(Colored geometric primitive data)
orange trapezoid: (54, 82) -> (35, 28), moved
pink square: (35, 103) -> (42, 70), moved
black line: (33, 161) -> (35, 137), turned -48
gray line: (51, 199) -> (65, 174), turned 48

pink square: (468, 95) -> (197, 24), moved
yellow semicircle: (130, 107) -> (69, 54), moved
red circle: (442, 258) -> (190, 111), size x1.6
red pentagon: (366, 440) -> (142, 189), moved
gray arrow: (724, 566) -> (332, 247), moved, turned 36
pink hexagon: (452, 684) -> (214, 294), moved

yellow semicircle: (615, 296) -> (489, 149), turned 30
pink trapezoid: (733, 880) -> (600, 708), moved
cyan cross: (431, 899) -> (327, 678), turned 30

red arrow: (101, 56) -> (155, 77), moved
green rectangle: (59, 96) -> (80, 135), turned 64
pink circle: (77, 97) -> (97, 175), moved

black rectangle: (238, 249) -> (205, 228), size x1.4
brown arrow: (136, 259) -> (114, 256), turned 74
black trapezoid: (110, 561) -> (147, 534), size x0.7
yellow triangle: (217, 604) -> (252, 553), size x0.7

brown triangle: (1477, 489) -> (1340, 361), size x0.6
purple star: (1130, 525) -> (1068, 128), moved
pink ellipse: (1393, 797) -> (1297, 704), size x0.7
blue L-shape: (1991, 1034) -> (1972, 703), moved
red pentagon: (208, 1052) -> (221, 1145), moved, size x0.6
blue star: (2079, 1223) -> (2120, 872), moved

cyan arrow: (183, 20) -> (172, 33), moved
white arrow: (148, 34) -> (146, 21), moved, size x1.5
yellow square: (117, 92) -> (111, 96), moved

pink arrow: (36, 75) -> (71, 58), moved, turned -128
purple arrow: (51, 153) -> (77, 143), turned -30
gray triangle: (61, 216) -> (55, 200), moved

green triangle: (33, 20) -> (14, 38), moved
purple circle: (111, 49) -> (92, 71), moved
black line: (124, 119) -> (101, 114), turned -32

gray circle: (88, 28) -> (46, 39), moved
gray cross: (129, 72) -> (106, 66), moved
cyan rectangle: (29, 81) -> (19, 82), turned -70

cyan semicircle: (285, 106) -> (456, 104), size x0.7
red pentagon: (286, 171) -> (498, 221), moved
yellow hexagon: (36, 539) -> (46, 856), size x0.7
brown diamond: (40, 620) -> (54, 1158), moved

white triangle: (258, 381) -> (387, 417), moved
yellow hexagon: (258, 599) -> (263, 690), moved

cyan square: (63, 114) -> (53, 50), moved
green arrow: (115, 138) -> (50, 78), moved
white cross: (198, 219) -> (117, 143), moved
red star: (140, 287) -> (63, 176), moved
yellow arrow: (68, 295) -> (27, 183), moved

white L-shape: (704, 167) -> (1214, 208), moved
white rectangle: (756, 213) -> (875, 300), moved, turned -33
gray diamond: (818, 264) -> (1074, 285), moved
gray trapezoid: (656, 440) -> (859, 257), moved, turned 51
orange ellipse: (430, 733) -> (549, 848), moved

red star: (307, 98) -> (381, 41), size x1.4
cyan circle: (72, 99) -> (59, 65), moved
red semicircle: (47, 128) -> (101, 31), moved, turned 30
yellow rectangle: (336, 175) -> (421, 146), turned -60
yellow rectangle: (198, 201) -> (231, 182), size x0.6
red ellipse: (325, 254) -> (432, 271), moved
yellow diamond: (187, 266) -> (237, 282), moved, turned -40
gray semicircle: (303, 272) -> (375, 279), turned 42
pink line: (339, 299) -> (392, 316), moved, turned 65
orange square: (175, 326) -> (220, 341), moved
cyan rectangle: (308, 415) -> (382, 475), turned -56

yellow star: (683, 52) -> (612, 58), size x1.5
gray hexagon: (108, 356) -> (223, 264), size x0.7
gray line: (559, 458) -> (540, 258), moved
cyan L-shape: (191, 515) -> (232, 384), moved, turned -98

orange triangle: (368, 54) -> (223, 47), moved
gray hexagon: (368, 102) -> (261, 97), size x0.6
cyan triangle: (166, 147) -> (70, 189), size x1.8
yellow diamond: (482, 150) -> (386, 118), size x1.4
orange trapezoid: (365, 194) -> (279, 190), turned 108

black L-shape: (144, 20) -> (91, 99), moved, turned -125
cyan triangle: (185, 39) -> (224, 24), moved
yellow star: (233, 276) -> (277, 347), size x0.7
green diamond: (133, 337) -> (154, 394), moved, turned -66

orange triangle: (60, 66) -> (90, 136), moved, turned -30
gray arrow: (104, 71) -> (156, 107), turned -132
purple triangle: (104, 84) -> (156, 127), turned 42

* _Task brief_
From the records above, extract every line exactly as it stands.

* _Exercise result_
orange trapezoid: (54, 82) -> (35, 28), moved
pink square: (35, 103) -> (42, 70), moved
black line: (33, 161) -> (35, 137), turned -48
gray line: (51, 199) -> (65, 174), turned 48

pink square: (468, 95) -> (197, 24), moved
yellow semicircle: (130, 107) -> (69, 54), moved
red circle: (442, 258) -> (190, 111), size x1.6
red pentagon: (366, 440) -> (142, 189), moved
gray arrow: (724, 566) -> (332, 247), moved, turned 36
pink hexagon: (452, 684) -> (214, 294), moved

yellow semicircle: (615, 296) -> (489, 149), turned 30
pink trapezoid: (733, 880) -> (600, 708), moved
cyan cross: (431, 899) -> (327, 678), turned 30

red arrow: (101, 56) -> (155, 77), moved
green rectangle: (59, 96) -> (80, 135), turned 64
pink circle: (77, 97) -> (97, 175), moved

black rectangle: (238, 249) -> (205, 228), size x1.4
brown arrow: (136, 259) -> (114, 256), turned 74
black trapezoid: (110, 561) -> (147, 534), size x0.7
yellow triangle: (217, 604) -> (252, 553), size x0.7

brown triangle: (1477, 489) -> (1340, 361), size x0.6
purple star: (1130, 525) -> (1068, 128), moved
pink ellipse: (1393, 797) -> (1297, 704), size x0.7
blue L-shape: (1991, 1034) -> (1972, 703), moved
red pentagon: (208, 1052) -> (221, 1145), moved, size x0.6
blue star: (2079, 1223) -> (2120, 872), moved

cyan arrow: (183, 20) -> (172, 33), moved
white arrow: (148, 34) -> (146, 21), moved, size x1.5
yellow square: (117, 92) -> (111, 96), moved

pink arrow: (36, 75) -> (71, 58), moved, turned -128
purple arrow: (51, 153) -> (77, 143), turned -30
gray triangle: (61, 216) -> (55, 200), moved

green triangle: (33, 20) -> (14, 38), moved
purple circle: (111, 49) -> (92, 71), moved
black line: (124, 119) -> (101, 114), turned -32

gray circle: (88, 28) -> (46, 39), moved
gray cross: (129, 72) -> (106, 66), moved
cyan rectangle: (29, 81) -> (19, 82), turned -70

cyan semicircle: (285, 106) -> (456, 104), size x0.7
red pentagon: (286, 171) -> (498, 221), moved
yellow hexagon: (36, 539) -> (46, 856), size x0.7
brown diamond: (40, 620) -> (54, 1158), moved

white triangle: (258, 381) -> (387, 417), moved
yellow hexagon: (258, 599) -> (263, 690), moved

cyan square: (63, 114) -> (53, 50), moved
green arrow: (115, 138) -> (50, 78), moved
white cross: (198, 219) -> (117, 143), moved
red star: (140, 287) -> (63, 176), moved
yellow arrow: (68, 295) -> (27, 183), moved

white L-shape: (704, 167) -> (1214, 208), moved
white rectangle: (756, 213) -> (875, 300), moved, turned -33
gray diamond: (818, 264) -> (1074, 285), moved
gray trapezoid: (656, 440) -> (859, 257), moved, turned 51
orange ellipse: (430, 733) -> (549, 848), moved

red star: (307, 98) -> (381, 41), size x1.4
cyan circle: (72, 99) -> (59, 65), moved
red semicircle: (47, 128) -> (101, 31), moved, turned 30
yellow rectangle: (336, 175) -> (421, 146), turned -60
yellow rectangle: (198, 201) -> (231, 182), size x0.6
red ellipse: (325, 254) -> (432, 271), moved
yellow diamond: (187, 266) -> (237, 282), moved, turned -40
gray semicircle: (303, 272) -> (375, 279), turned 42
pink line: (339, 299) -> (392, 316), moved, turned 65
orange square: (175, 326) -> (220, 341), moved
cyan rectangle: (308, 415) -> (382, 475), turned -56

yellow star: (683, 52) -> (612, 58), size x1.5
gray hexagon: (108, 356) -> (223, 264), size x0.7
gray line: (559, 458) -> (540, 258), moved
cyan L-shape: (191, 515) -> (232, 384), moved, turned -98

orange triangle: (368, 54) -> (223, 47), moved
gray hexagon: (368, 102) -> (261, 97), size x0.6
cyan triangle: (166, 147) -> (70, 189), size x1.8
yellow diamond: (482, 150) -> (386, 118), size x1.4
orange trapezoid: (365, 194) -> (279, 190), turned 108

black L-shape: (144, 20) -> (91, 99), moved, turned -125
cyan triangle: (185, 39) -> (224, 24), moved
yellow star: (233, 276) -> (277, 347), size x0.7
green diamond: (133, 337) -> (154, 394), moved, turned -66

orange triangle: (60, 66) -> (90, 136), moved, turned -30
gray arrow: (104, 71) -> (156, 107), turned -132
purple triangle: (104, 84) -> (156, 127), turned 42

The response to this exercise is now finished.